*GIVEN PROBLEM*. The output should consist solely of the line containing "Masks at 512×512." and the lines that follow it through the end of the data below.

*INFORMATION GIVEN*.
------

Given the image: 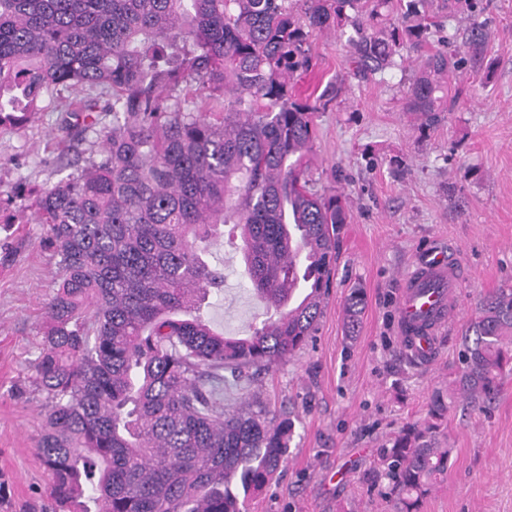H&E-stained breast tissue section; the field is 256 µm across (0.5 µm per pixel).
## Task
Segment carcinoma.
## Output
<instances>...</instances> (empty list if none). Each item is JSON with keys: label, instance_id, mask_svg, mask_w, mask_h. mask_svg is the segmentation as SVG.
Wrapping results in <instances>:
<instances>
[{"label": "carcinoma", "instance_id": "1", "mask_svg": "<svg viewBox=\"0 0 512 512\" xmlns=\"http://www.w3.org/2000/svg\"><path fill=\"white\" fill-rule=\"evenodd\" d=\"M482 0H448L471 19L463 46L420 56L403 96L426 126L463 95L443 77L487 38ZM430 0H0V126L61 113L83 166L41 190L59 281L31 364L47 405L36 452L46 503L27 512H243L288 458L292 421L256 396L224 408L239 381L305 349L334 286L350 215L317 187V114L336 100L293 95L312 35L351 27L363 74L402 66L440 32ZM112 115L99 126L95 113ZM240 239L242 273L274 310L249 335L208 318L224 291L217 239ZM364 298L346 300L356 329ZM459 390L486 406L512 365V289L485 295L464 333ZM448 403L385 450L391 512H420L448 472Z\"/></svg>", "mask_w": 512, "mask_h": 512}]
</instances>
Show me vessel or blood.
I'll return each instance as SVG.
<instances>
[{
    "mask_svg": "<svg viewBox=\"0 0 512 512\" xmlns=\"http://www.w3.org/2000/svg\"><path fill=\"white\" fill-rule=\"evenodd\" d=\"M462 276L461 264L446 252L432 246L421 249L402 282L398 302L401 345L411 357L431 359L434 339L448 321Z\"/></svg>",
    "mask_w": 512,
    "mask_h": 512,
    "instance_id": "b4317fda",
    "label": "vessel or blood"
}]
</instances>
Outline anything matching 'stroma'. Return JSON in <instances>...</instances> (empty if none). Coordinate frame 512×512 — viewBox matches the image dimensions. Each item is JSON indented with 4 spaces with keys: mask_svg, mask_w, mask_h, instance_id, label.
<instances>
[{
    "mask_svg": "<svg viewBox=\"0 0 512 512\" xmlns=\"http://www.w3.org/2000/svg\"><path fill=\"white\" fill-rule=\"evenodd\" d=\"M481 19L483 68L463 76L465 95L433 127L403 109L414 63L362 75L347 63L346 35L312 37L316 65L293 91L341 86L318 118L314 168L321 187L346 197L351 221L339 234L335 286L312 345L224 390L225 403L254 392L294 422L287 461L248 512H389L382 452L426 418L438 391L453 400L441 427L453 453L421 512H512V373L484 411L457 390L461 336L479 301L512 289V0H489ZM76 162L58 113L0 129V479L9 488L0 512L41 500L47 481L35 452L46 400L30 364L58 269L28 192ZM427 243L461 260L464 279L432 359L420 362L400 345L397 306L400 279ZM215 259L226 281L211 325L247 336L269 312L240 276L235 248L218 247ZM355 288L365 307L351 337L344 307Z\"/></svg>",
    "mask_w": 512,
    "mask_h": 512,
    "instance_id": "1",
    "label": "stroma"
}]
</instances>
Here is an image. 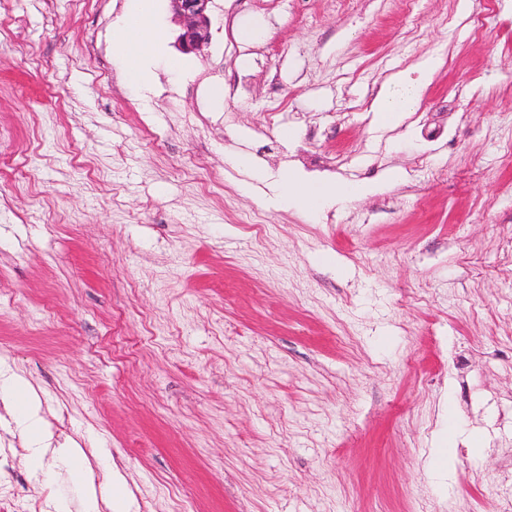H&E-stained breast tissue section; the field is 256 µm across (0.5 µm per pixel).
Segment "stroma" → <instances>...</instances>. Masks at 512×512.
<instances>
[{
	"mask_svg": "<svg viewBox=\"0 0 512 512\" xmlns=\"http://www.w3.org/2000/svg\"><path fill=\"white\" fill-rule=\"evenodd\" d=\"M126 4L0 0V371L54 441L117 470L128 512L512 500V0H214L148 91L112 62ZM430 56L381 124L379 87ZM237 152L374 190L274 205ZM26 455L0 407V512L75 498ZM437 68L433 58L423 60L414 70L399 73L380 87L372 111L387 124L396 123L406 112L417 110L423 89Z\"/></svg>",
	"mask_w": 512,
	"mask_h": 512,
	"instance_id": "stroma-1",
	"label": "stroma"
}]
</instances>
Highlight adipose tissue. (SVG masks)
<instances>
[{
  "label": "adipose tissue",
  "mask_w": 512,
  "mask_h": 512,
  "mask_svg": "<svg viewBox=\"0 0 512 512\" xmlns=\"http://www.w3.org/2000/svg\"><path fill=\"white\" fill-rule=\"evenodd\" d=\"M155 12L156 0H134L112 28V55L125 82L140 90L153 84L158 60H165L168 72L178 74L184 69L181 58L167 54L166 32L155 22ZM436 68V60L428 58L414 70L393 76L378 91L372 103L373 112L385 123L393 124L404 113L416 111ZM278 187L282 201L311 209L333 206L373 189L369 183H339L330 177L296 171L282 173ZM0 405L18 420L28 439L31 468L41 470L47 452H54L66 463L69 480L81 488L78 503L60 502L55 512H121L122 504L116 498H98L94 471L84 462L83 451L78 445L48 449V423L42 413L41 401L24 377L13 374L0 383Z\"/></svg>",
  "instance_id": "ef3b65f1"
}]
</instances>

------

*EXPECTED OUTPUT*.
Segment "stroma" → <instances>...</instances>. Masks at 512×512.
<instances>
[{
	"mask_svg": "<svg viewBox=\"0 0 512 512\" xmlns=\"http://www.w3.org/2000/svg\"><path fill=\"white\" fill-rule=\"evenodd\" d=\"M126 4L0 0V371L54 441L117 470L128 512L512 500V0H214L148 91L112 62ZM430 56L381 124L379 87ZM237 152L374 190L274 205ZM26 455L0 407V512L75 498ZM437 68L433 58L423 60L414 70L399 73L380 87L372 111L387 124L396 123L406 112L417 110L423 89Z\"/></svg>",
	"mask_w": 512,
	"mask_h": 512,
	"instance_id": "stroma-1",
	"label": "stroma"
}]
</instances>
Highlight adipose tissue. (SVG masks)
<instances>
[{
  "label": "adipose tissue",
  "mask_w": 512,
  "mask_h": 512,
  "mask_svg": "<svg viewBox=\"0 0 512 512\" xmlns=\"http://www.w3.org/2000/svg\"><path fill=\"white\" fill-rule=\"evenodd\" d=\"M155 12L156 0H134L112 28V55L125 82L140 90L153 84L158 60H165L168 72L178 74L184 69L181 58L167 54L166 32L155 22ZM436 68V60L428 58L414 70L393 76L378 91L372 103L373 112L385 123L393 124L404 113L416 111ZM278 187L282 201L311 209L333 206L373 189L369 183H339L330 177L296 171L282 173ZM0 405L18 420L28 439L31 468L41 470L47 452H54L66 463L69 480L81 488L78 503L60 502L55 512H121L122 504L116 498H98L94 471L84 462L83 451L78 445L48 449V423L42 413L41 401L24 377L13 374L0 383Z\"/></svg>",
  "instance_id": "ef3b65f1"
}]
</instances>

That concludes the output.